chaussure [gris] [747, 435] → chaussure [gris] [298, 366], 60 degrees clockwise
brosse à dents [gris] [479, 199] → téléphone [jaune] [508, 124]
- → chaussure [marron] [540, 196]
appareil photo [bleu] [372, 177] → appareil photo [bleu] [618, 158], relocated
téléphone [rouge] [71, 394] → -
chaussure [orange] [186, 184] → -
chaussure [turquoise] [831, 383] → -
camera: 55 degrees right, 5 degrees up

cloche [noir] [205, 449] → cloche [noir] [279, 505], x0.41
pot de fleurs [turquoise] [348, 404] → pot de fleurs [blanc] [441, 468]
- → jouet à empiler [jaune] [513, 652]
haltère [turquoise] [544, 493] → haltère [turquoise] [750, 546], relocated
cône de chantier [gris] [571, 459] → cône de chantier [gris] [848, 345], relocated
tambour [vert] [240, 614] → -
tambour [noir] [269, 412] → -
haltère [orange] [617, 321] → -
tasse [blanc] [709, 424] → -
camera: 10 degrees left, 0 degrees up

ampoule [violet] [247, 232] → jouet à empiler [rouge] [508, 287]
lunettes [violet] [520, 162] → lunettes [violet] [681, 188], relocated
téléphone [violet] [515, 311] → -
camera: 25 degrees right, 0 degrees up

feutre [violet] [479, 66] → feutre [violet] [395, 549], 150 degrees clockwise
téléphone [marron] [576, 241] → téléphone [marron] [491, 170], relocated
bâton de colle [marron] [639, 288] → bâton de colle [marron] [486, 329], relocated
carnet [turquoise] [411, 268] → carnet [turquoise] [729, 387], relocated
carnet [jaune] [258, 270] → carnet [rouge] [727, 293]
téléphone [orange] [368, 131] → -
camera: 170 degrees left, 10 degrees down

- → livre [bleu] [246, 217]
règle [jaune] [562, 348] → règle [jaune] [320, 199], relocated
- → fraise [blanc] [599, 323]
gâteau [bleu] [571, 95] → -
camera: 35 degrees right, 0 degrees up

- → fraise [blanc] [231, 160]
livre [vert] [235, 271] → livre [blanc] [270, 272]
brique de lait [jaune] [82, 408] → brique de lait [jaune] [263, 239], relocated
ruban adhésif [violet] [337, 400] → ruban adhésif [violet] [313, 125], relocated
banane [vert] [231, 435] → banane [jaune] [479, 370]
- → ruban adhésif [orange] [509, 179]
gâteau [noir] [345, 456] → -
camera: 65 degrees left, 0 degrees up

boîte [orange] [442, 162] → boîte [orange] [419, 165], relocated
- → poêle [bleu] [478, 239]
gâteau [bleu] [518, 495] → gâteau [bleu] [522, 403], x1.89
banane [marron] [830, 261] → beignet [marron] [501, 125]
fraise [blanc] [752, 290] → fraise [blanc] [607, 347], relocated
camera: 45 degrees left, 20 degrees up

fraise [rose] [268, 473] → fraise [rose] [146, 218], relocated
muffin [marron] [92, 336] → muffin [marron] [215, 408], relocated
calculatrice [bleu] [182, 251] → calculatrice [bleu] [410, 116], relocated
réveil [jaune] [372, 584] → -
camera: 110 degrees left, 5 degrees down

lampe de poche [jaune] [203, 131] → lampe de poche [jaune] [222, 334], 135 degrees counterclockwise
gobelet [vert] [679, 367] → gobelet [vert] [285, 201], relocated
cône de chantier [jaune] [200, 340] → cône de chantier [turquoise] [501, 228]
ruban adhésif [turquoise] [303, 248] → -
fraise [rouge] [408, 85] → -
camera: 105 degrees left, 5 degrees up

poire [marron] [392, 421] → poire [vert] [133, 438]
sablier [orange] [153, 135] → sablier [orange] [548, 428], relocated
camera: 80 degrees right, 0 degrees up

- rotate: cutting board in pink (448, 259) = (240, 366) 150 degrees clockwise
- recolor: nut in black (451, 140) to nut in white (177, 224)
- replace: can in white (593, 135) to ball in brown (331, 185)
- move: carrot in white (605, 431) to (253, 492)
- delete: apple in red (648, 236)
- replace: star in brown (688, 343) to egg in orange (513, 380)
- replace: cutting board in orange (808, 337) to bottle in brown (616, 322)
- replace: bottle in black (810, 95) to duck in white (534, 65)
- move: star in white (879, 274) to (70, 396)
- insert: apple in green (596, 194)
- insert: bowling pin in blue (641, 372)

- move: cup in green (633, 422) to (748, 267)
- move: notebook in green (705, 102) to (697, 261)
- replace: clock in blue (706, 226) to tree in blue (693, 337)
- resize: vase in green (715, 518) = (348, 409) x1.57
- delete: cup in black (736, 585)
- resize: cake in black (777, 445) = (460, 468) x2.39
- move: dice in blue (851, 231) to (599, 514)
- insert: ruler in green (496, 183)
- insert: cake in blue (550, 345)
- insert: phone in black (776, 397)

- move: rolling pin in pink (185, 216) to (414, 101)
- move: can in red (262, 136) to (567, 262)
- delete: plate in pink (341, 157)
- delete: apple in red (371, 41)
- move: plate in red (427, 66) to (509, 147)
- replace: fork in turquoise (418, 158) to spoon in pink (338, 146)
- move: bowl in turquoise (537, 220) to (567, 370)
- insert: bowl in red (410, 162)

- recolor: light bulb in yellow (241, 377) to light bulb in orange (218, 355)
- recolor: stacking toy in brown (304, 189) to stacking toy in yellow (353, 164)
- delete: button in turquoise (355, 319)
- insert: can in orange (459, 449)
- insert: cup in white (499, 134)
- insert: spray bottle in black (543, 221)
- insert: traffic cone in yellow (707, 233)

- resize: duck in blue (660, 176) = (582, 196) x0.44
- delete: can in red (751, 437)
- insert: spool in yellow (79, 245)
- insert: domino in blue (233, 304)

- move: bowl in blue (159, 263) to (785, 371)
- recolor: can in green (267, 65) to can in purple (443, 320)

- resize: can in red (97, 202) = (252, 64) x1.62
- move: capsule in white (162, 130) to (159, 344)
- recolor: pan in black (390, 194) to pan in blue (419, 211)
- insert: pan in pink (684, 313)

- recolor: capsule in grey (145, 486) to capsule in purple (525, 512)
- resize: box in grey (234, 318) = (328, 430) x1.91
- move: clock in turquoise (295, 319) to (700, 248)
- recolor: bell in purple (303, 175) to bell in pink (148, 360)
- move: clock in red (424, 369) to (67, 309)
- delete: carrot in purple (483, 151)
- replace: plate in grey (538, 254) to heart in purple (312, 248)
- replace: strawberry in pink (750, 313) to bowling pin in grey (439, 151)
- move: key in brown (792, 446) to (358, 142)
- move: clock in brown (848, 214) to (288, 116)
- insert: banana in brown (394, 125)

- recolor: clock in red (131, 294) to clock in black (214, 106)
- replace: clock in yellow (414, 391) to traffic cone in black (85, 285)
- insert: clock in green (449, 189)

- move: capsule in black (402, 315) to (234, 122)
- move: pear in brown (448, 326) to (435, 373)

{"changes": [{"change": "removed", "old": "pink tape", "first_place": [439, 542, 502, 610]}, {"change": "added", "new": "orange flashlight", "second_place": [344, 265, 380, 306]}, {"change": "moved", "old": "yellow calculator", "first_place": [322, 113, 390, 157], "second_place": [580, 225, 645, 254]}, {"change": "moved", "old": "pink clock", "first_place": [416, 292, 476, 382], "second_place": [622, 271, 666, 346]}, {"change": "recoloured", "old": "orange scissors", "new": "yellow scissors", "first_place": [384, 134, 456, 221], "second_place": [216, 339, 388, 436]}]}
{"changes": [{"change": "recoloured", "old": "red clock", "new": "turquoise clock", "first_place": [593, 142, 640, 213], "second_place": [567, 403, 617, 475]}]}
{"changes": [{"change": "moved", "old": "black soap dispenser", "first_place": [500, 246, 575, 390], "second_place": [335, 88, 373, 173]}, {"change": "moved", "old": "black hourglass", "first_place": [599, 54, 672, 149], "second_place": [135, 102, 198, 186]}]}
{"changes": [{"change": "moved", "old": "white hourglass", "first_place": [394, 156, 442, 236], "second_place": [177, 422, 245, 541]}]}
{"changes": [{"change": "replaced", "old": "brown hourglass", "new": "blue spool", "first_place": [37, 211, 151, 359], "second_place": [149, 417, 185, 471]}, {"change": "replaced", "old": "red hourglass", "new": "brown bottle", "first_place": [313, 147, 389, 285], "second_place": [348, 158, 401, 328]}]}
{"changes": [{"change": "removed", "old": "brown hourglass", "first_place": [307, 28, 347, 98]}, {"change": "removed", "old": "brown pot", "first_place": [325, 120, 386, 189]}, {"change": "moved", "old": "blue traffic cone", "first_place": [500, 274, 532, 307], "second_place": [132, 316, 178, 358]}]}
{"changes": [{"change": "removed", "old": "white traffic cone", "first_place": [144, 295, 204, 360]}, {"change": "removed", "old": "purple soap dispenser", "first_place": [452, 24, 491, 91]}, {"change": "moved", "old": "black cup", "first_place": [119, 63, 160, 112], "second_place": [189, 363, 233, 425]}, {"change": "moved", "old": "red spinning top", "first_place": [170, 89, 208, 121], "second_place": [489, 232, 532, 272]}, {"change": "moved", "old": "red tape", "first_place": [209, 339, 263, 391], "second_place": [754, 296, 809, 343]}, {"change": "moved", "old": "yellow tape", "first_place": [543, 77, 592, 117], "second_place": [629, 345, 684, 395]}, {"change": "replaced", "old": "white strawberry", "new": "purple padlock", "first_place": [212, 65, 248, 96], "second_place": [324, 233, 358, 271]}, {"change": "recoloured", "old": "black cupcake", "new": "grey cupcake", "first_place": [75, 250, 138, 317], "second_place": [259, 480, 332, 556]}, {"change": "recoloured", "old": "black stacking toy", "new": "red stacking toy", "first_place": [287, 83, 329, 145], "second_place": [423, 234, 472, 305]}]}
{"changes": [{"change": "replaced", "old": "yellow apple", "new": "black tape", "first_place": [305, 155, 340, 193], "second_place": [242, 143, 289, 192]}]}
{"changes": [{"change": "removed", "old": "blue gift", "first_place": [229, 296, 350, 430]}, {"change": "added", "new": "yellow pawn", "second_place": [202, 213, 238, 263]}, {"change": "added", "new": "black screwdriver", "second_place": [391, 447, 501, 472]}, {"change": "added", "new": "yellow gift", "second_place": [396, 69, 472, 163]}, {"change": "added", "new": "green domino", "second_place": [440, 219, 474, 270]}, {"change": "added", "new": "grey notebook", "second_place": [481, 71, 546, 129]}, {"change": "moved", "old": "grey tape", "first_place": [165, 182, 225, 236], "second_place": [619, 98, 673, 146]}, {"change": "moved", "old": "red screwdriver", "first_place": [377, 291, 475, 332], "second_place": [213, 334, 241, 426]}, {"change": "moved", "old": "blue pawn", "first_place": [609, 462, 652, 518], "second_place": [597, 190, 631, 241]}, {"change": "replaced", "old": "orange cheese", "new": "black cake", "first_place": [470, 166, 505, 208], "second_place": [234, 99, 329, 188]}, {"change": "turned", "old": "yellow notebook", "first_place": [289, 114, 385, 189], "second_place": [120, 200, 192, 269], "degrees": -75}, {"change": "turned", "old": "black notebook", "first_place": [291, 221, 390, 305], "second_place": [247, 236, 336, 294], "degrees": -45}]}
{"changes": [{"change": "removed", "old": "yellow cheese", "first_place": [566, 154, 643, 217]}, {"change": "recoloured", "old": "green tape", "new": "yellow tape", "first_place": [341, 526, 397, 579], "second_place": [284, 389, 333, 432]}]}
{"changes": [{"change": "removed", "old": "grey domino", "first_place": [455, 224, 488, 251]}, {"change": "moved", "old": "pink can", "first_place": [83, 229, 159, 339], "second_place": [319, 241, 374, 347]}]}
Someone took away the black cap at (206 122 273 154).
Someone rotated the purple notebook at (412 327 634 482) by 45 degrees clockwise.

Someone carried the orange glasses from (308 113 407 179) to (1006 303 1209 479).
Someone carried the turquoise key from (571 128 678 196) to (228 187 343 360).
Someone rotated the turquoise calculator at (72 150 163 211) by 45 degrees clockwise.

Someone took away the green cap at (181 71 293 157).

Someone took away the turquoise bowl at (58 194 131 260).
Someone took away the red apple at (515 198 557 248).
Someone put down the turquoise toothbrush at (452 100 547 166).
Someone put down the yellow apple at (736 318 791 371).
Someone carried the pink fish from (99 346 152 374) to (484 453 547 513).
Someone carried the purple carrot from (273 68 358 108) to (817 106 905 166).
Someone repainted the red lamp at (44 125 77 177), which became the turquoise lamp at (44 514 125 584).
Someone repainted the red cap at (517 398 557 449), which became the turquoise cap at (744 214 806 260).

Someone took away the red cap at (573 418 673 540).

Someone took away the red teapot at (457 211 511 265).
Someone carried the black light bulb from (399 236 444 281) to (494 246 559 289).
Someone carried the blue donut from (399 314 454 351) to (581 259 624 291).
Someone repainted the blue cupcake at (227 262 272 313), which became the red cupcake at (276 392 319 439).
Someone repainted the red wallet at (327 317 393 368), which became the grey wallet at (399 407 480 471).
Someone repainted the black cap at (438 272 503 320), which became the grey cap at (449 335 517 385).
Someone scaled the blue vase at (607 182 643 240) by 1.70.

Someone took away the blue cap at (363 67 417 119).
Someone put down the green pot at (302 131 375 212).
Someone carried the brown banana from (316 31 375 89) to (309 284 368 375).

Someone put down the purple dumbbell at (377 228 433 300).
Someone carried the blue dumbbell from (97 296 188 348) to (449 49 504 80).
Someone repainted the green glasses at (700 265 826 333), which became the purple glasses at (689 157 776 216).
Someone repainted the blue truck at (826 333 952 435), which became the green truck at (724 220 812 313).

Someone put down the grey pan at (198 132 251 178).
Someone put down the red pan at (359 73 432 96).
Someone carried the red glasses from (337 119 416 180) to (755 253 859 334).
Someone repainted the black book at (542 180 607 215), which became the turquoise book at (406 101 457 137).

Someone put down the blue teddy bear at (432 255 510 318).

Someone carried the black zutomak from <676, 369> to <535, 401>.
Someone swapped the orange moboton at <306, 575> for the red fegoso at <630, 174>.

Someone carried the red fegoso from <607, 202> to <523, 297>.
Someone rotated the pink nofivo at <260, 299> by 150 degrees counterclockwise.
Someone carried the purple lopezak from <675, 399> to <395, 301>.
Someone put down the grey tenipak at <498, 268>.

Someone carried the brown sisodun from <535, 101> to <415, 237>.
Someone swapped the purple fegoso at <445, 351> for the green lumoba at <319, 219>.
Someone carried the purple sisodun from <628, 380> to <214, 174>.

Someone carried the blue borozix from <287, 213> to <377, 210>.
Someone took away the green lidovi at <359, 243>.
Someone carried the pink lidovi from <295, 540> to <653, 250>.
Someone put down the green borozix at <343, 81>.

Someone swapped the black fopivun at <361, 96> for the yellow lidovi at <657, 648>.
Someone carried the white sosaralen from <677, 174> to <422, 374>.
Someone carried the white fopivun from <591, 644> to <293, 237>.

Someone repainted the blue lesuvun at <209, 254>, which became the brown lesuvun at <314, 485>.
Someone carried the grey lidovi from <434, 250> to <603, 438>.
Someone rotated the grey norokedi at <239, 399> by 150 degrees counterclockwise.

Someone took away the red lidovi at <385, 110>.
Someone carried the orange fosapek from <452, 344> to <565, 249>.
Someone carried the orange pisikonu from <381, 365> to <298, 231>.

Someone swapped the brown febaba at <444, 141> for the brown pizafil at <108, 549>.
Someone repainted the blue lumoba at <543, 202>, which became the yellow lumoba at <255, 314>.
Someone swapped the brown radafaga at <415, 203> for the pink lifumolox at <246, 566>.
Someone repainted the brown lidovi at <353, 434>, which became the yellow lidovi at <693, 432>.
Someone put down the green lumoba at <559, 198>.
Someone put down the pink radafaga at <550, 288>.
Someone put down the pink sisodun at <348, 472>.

• [AIM OF THE EXERCISE] Please give back exactly the lines of the listing above that run from the one containing "- rotate: cutting" through the one containing "- insert: apple in green (596, 194)", and only those.

• [FINAL ANSWER]
- rotate: cutting board in pink (448, 259) = (240, 366) 150 degrees clockwise
- recolor: nut in black (451, 140) to nut in white (177, 224)
- replace: can in white (593, 135) to ball in brown (331, 185)
- move: carrot in white (605, 431) to (253, 492)
- delete: apple in red (648, 236)
- replace: star in brown (688, 343) to egg in orange (513, 380)
- replace: cutting board in orange (808, 337) to bottle in brown (616, 322)
- replace: bottle in black (810, 95) to duck in white (534, 65)
- move: star in white (879, 274) to (70, 396)
- insert: apple in green (596, 194)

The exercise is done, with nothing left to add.